Leave out the pictures and print the rest of the entries exactly as they stand.

- - -

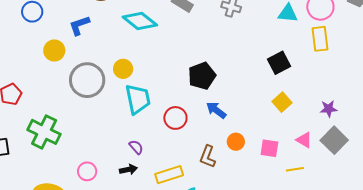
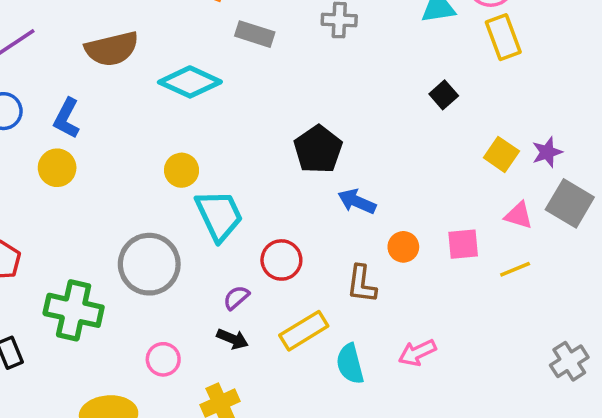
blue L-shape: (79, 25) -> (67, 118), moved, turned -30
black square: (279, 63) -> (444, 95), size x0.7
gray circle: (87, 80) -> (149, 264), moved
yellow square: (282, 102) -> (501, 154), moved
red circle: (175, 118) -> (281, 260), moved
purple semicircle: (136, 147) -> (236, 298), turned -77
black arrow: (128, 170) -> (232, 339), turned 48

- - -

- EXERCISE ANSWER -
blue L-shape: (79, 25) -> (67, 118), moved, turned -30
black square: (279, 63) -> (444, 95), size x0.7
gray circle: (87, 80) -> (149, 264), moved
yellow square: (282, 102) -> (501, 154), moved
red circle: (175, 118) -> (281, 260), moved
purple semicircle: (136, 147) -> (236, 298), turned -77
black arrow: (128, 170) -> (232, 339), turned 48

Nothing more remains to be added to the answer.